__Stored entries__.
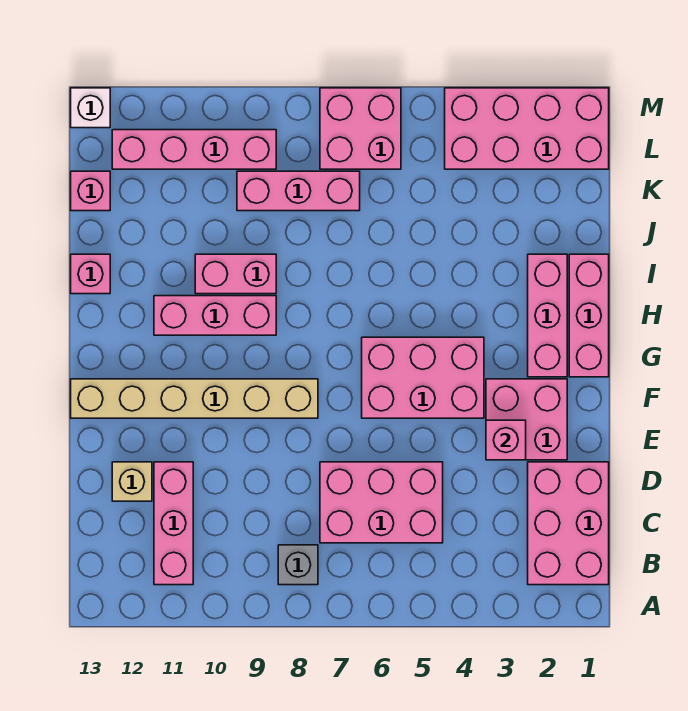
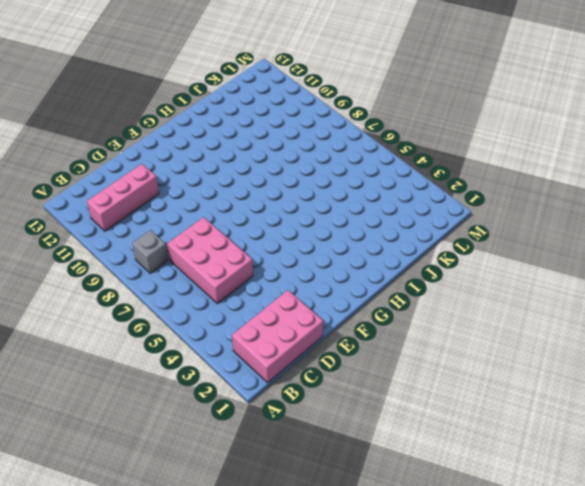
none -> tan brick D12 level 1
none -> pink brick E2:F3 level 1
none -> pink brick F4:G6 level 1

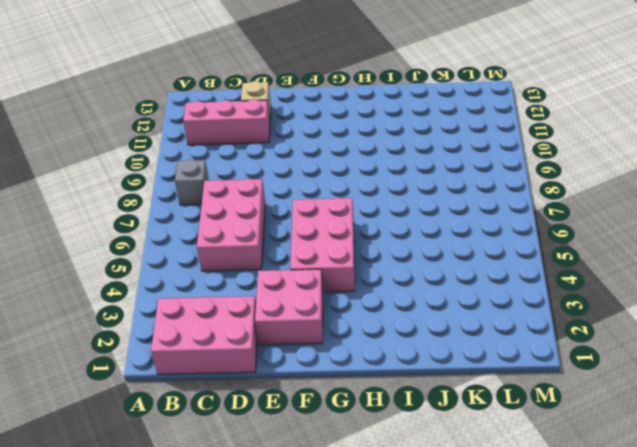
none -> tan brick F8:F13 level 1
none -> pink brick G1:I1 level 1
none -> pink brick G2:I2 level 1

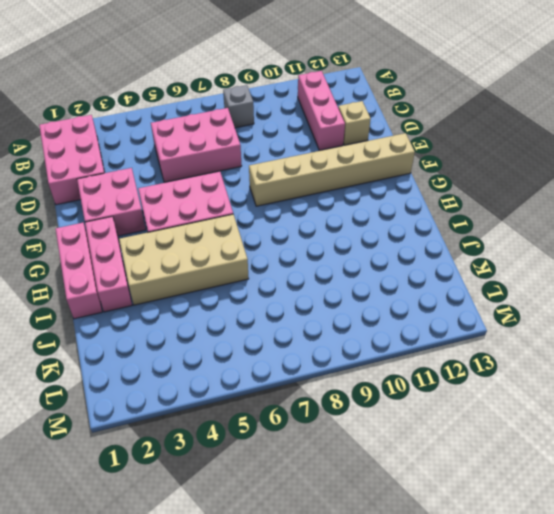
tan brick H3:I6 level 1 -> none
none -> pink brick H9:H11 level 1
none -> pink brick I9:I10 level 1
none -> pink brick I13 level 1

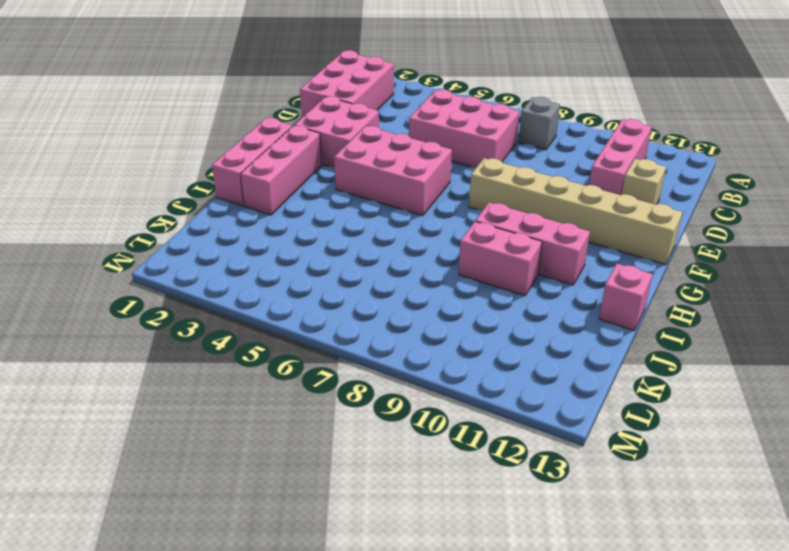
none -> pink brick K7:K9 level 1
none -> pink brick K13 level 1
none -> pink brick L1:M4 level 1

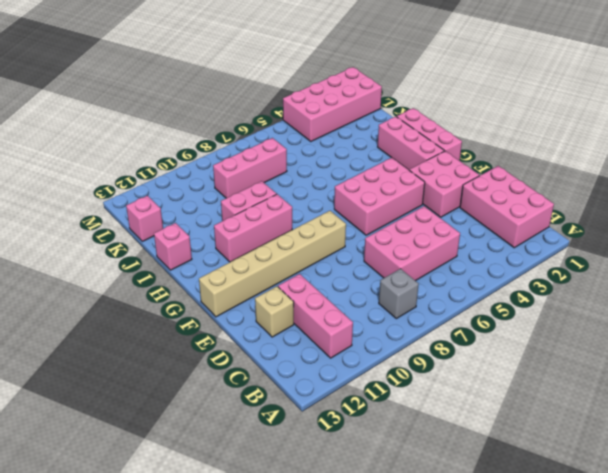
none -> pink brick L6:M7 level 1
none -> pink brick L9:L12 level 1
none -> white brick M13 level 1

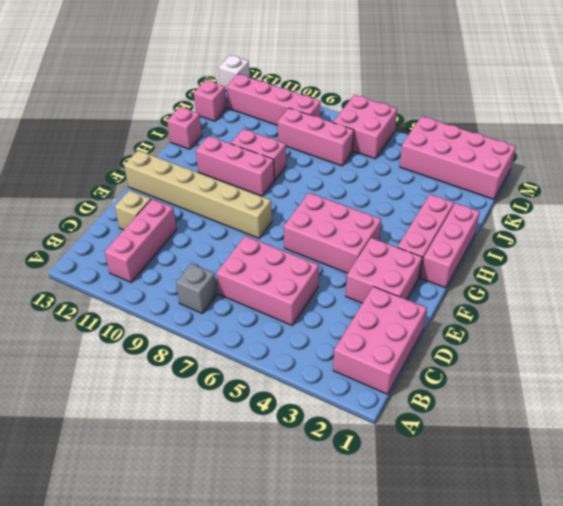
none -> pink brick E3 level 2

__Task objective__. Word for word, write out the lines above running from the one with "none -> pink brick F4:G6 level 1" up to and including the one with "none -> pink brick I13 level 1". Drop any picture.

__Completed exercise__.
none -> pink brick F4:G6 level 1

none -> tan brick F8:F13 level 1
none -> pink brick G1:I1 level 1
none -> pink brick G2:I2 level 1

tan brick H3:I6 level 1 -> none
none -> pink brick H9:H11 level 1
none -> pink brick I9:I10 level 1
none -> pink brick I13 level 1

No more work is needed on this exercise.